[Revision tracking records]
..............................
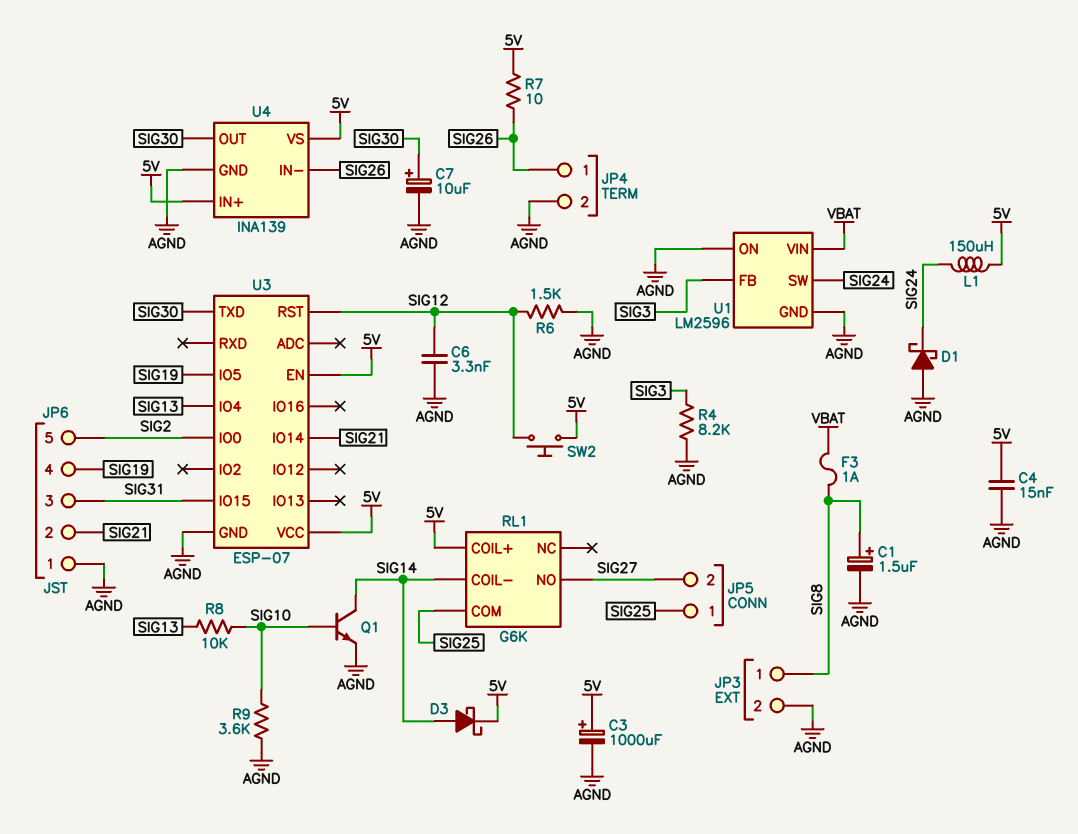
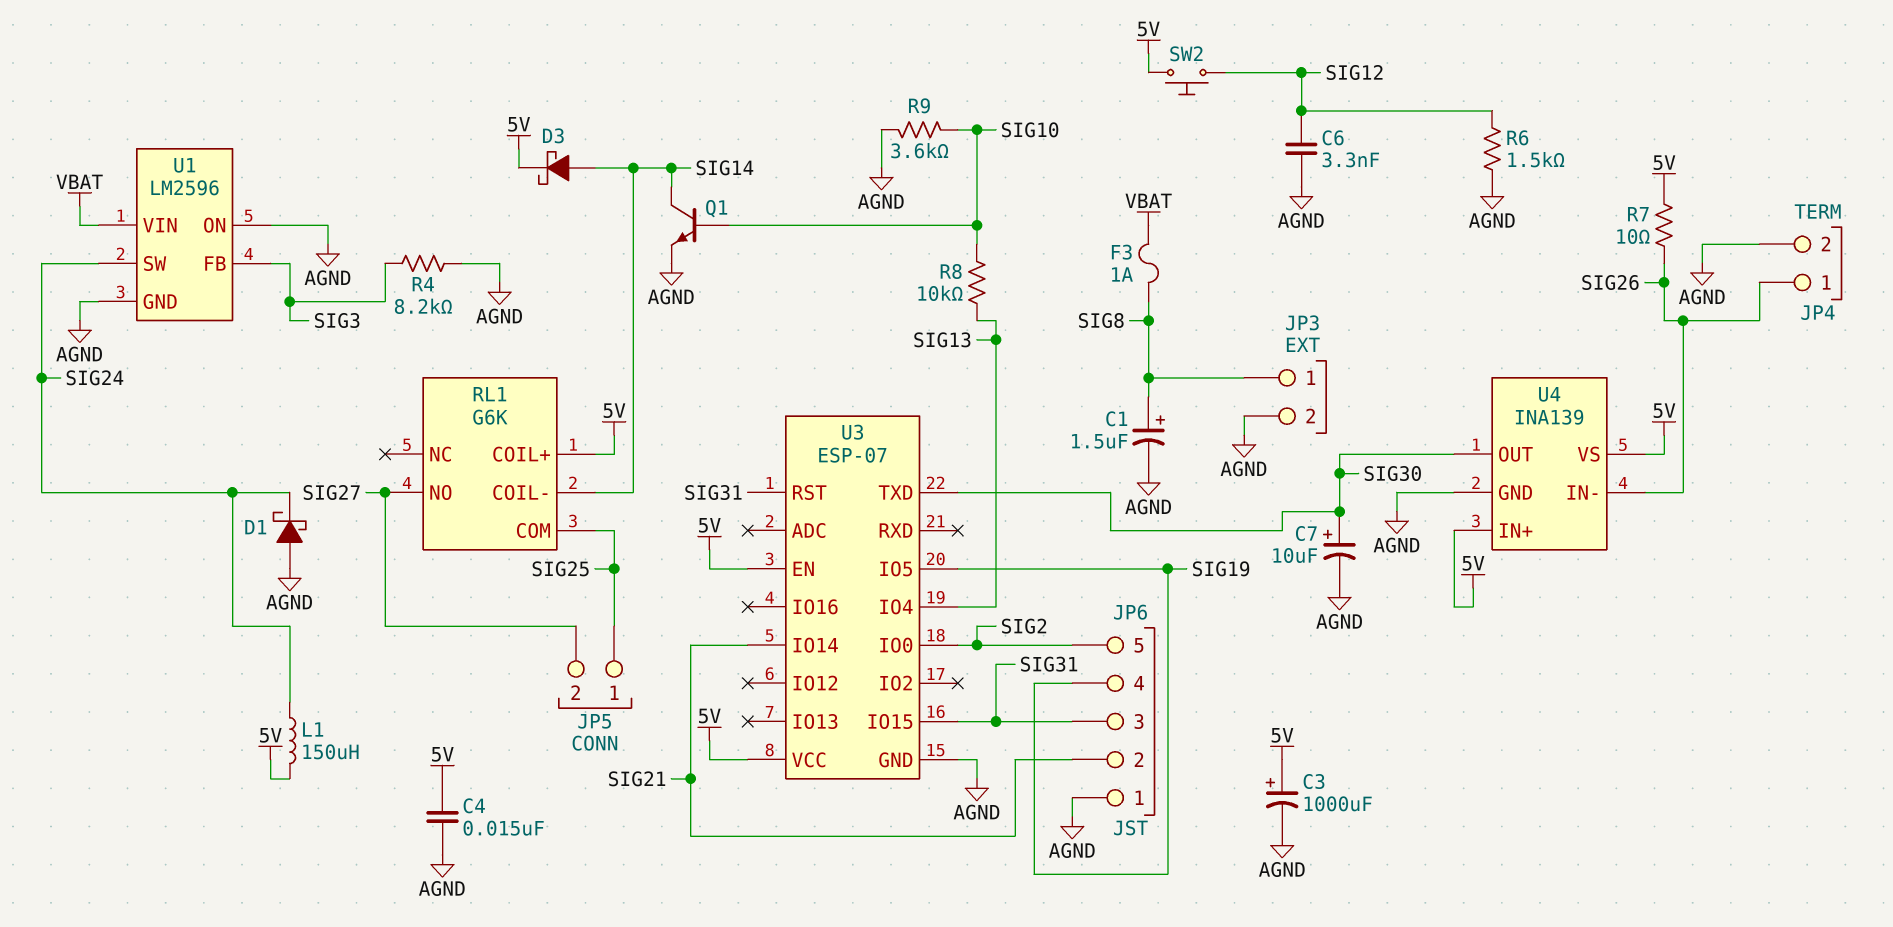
U3 pin RST: SIG12 -> SIG31

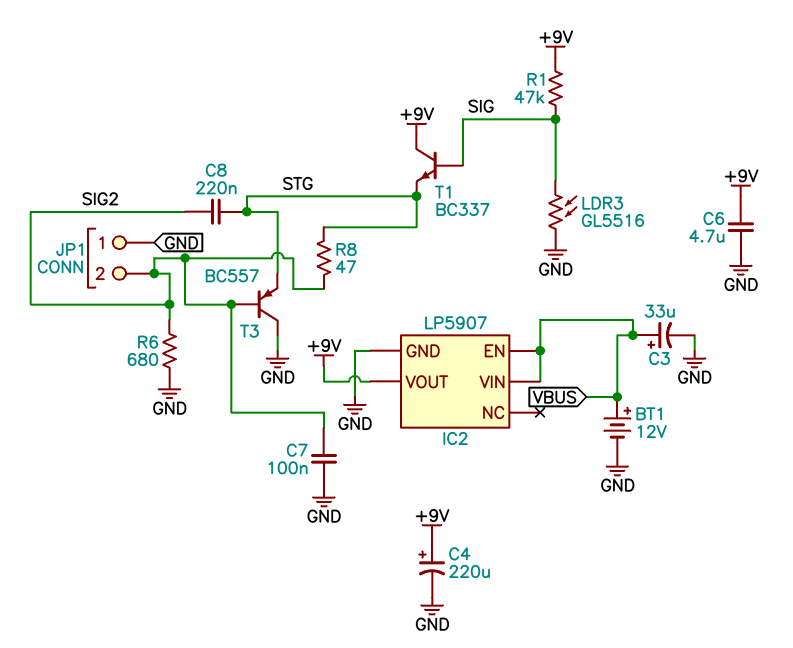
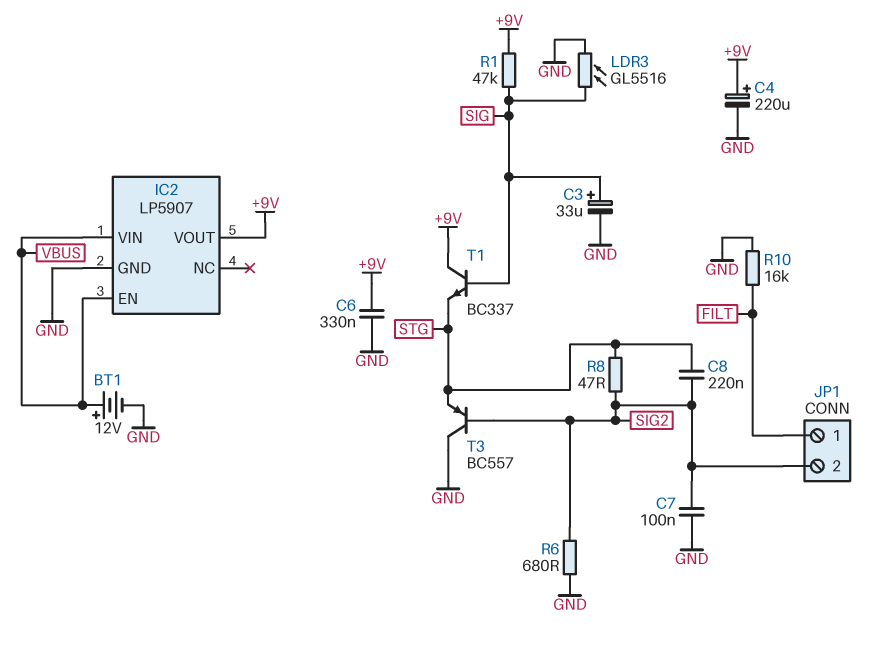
C3: 33uF (plus VBUS, minus GND) -> 33uF (plus SIG, minus GND)
C6: 4.7uF (+9V, GND) -> 330nF (+9V, GND)
JP1 pin 1: GND -> FILT
R10: none -> 16k (FILT, GND)

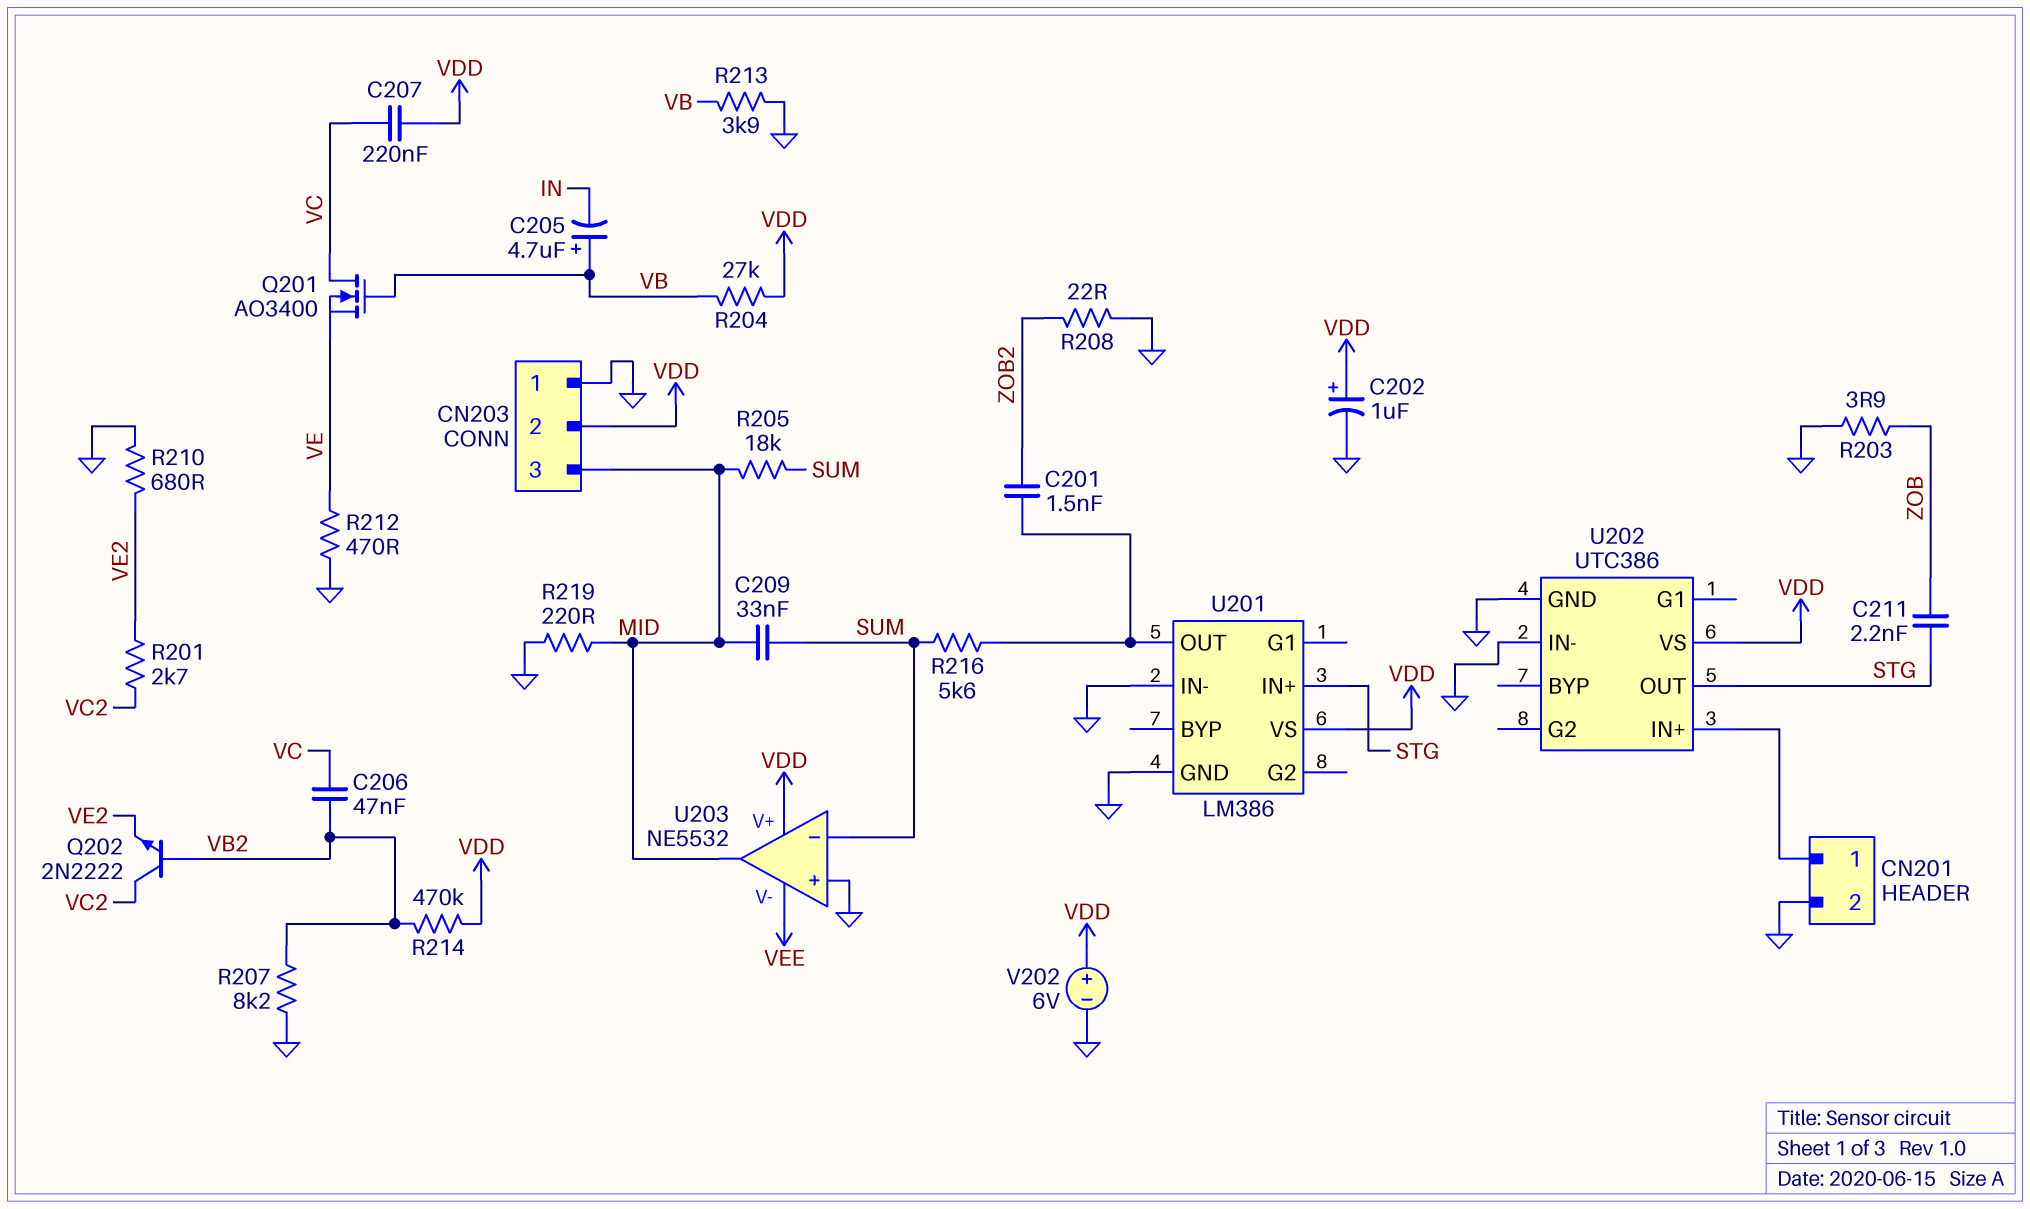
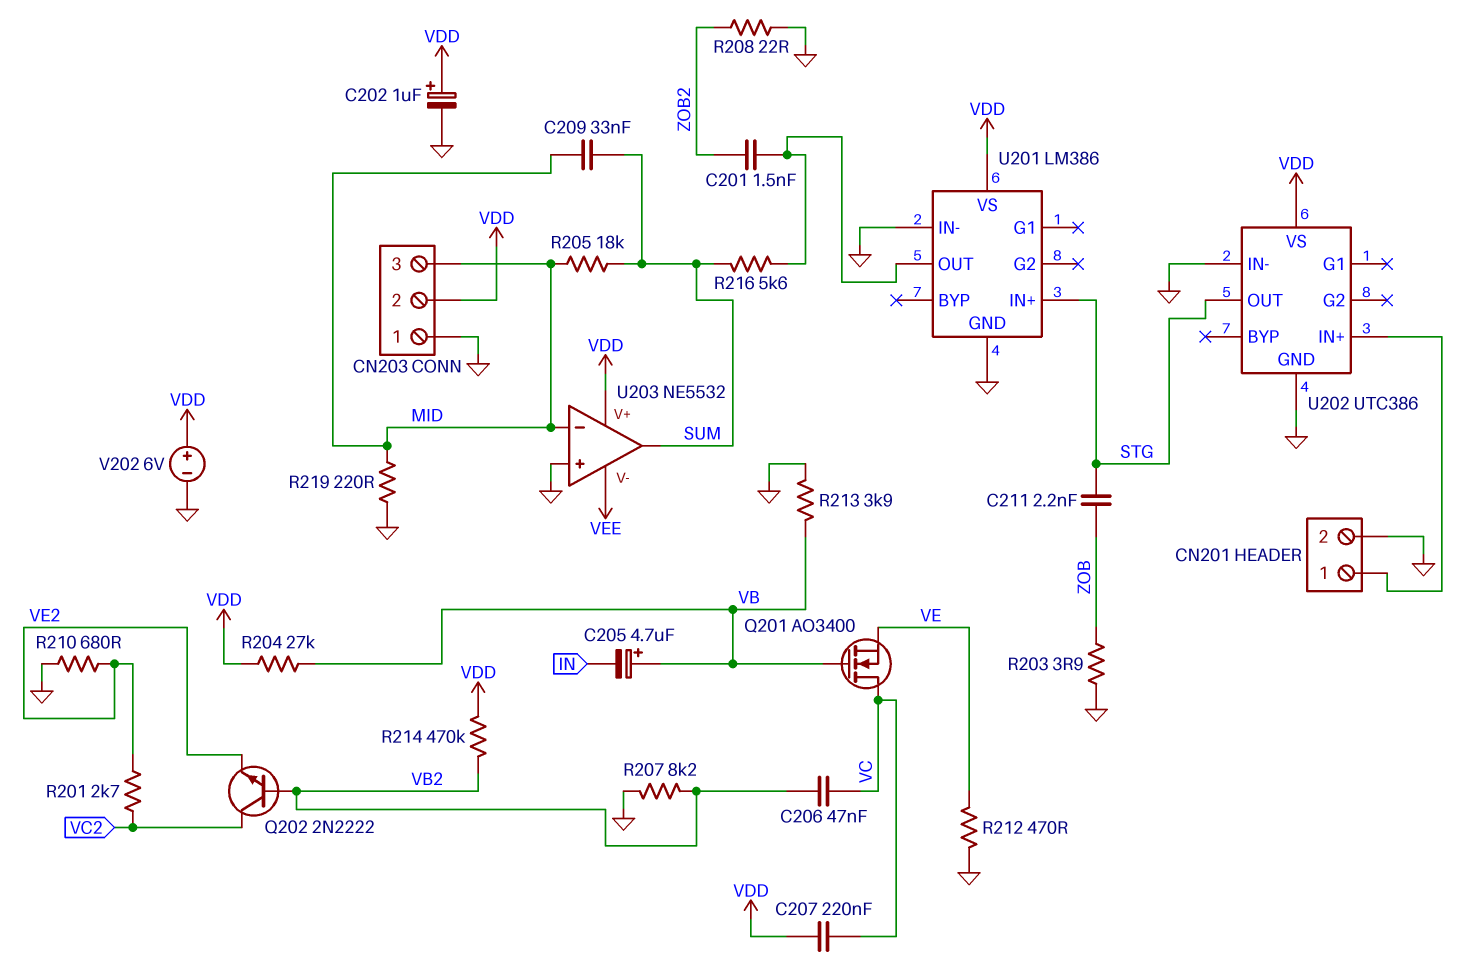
U203 pin in-: SUM -> MID
U203 pin out: MID -> SUM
..............................
* **WHAT IS REQUIRED**: The answer is the entries above, given again exactly, with no pictures among them.

* **EXERCISE ANSWER**:
U3 pin RST: SIG12 -> SIG31

C3: 33uF (plus VBUS, minus GND) -> 33uF (plus SIG, minus GND)
C6: 4.7uF (+9V, GND) -> 330nF (+9V, GND)
JP1 pin 1: GND -> FILT
R10: none -> 16k (FILT, GND)

U203 pin in-: SUM -> MID
U203 pin out: MID -> SUM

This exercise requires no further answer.